TASK TO COMPLETE:
Write out all records as given; omit images.

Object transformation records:
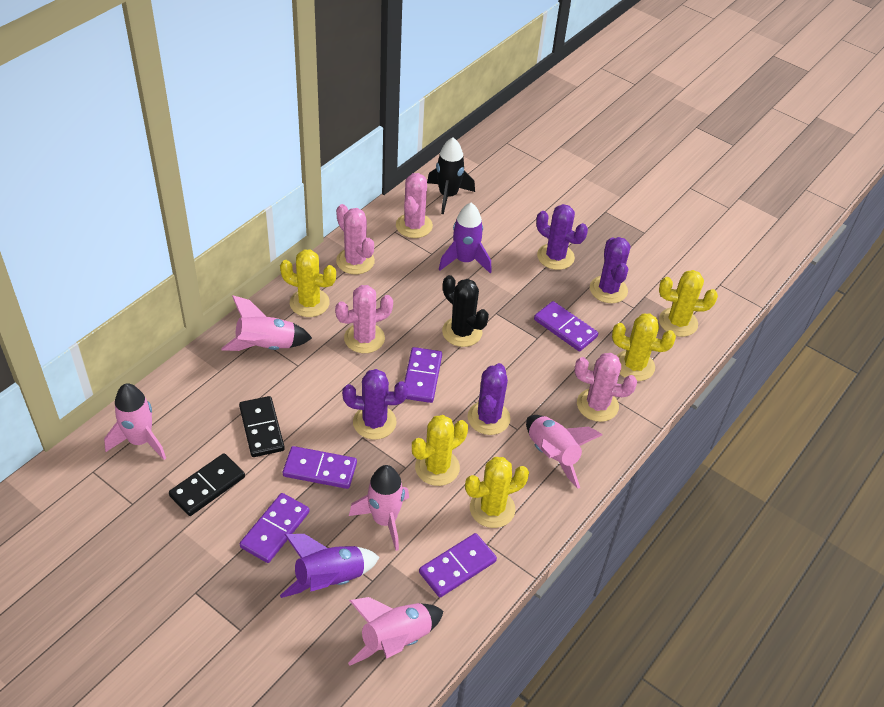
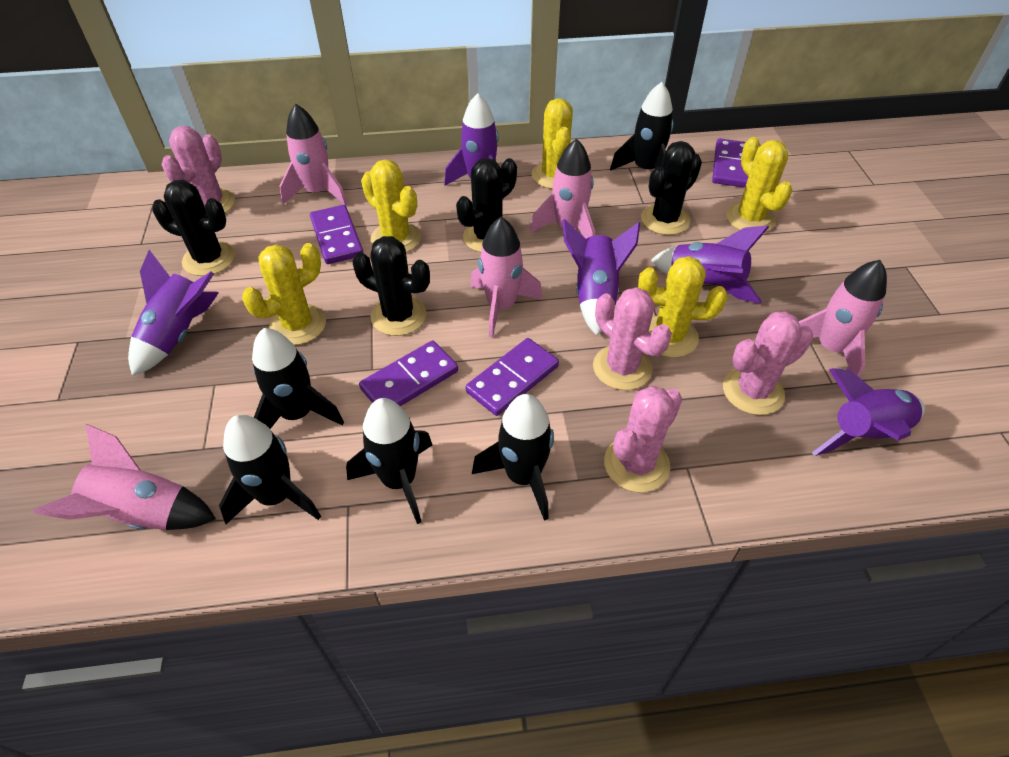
black cactus: 1 -> 4
black domino: 2 -> 0
black rocket: 1 -> 5
purple cactus: 4 -> 0
purple domino: 5 -> 4
purple rocket: 2 -> 5

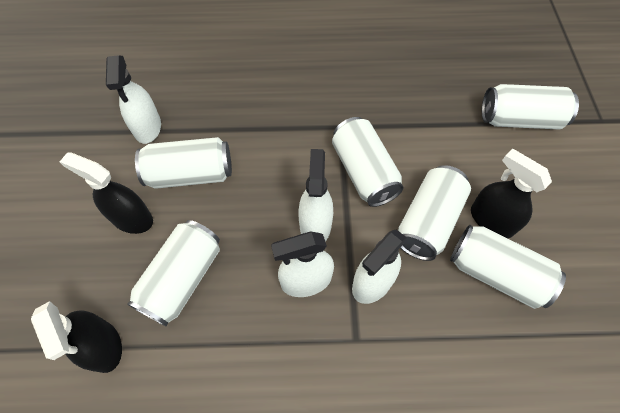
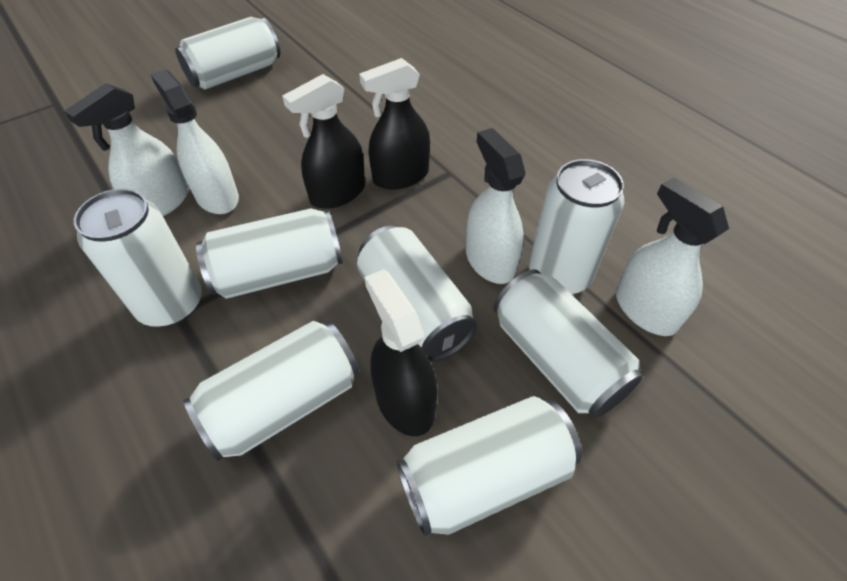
white can: 6 -> 8

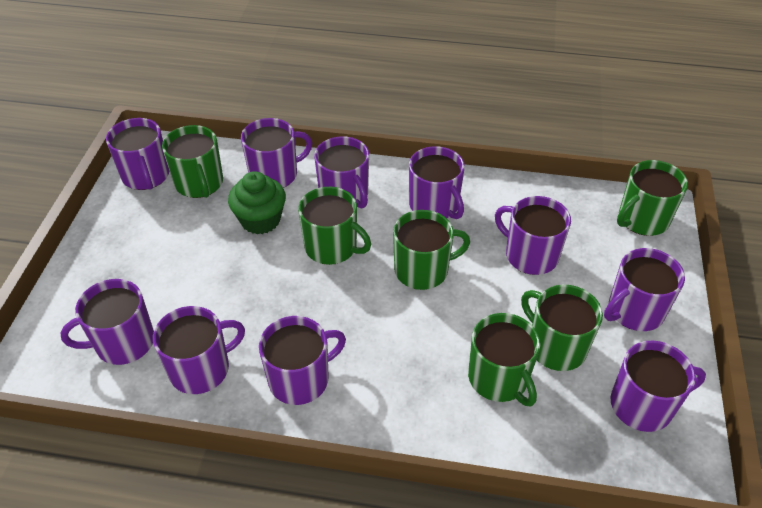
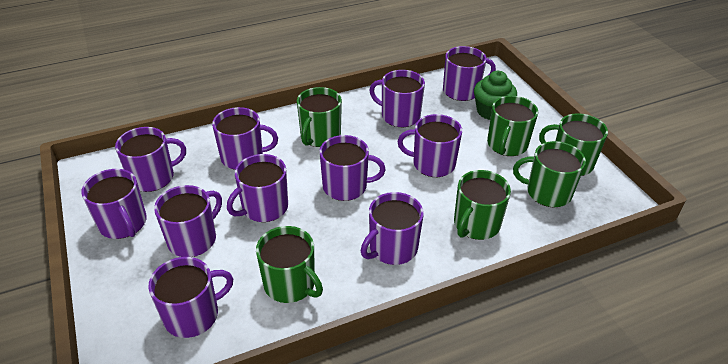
purple mug: 10 -> 11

RESULT OF THE TASK:
black cactus: 1 -> 4
black domino: 2 -> 0
black rocket: 1 -> 5
purple cactus: 4 -> 0
purple domino: 5 -> 4
purple rocket: 2 -> 5

white can: 6 -> 8

purple mug: 10 -> 11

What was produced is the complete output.